> **What you are asked to do**
Among the lines of the data, copy those that hold "yellow".

> **The input**
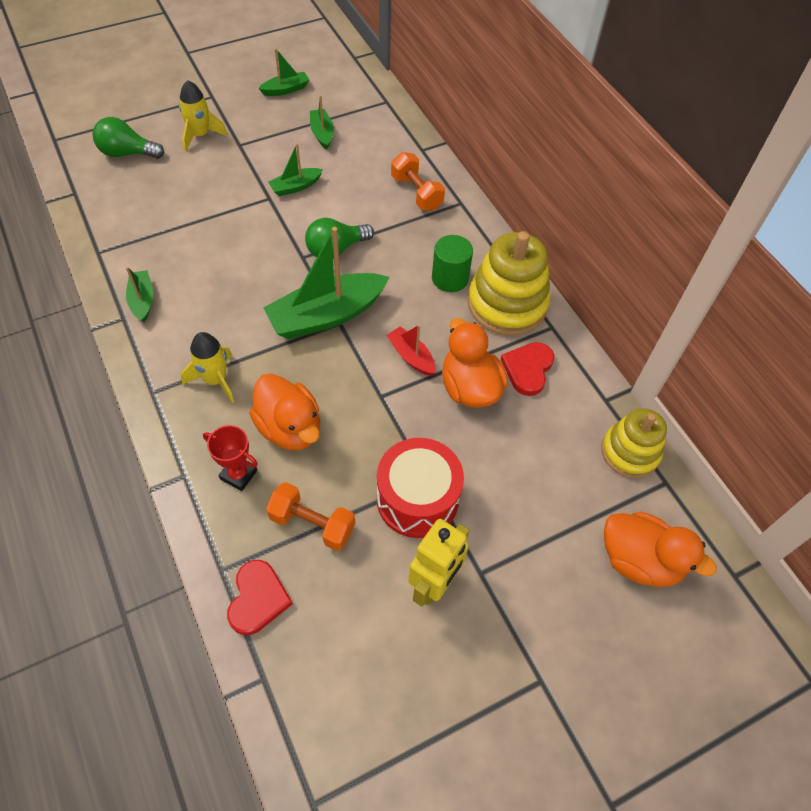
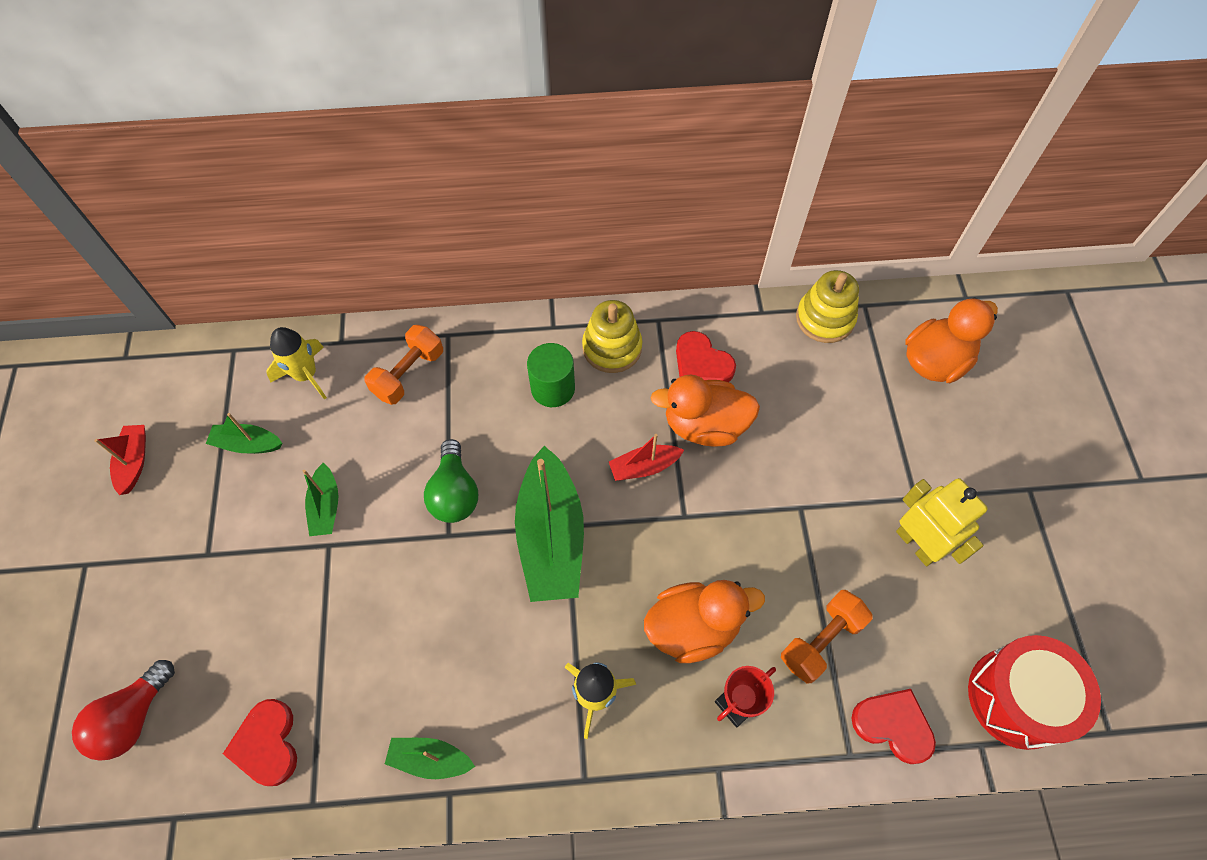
camera: 65 degrees left, 5 degrees up
(127, 153) = (133, 718): green light bulb -> red light bulb
(129, 217) = (267, 744): none -> red heart
(200, 135) = (158, 602): yellow rocket -> yellow rocket (306, 375)
(285, 90) = (134, 462): green boat -> red boat
(416, 193) = (408, 374): orange dumbbell -> orange dumbbell turned 45 degrees counterclockwise
(417, 499) = (821, 525): red drum -> red drum (1017, 698)
(507, 304) = (612, 348): yellow stacking toy -> yellow stacking toy, size x0.65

> **Output of the exercise**
(200, 135) = (158, 602): yellow rocket -> yellow rocket (306, 375)
(507, 304) = (612, 348): yellow stacking toy -> yellow stacking toy, size x0.65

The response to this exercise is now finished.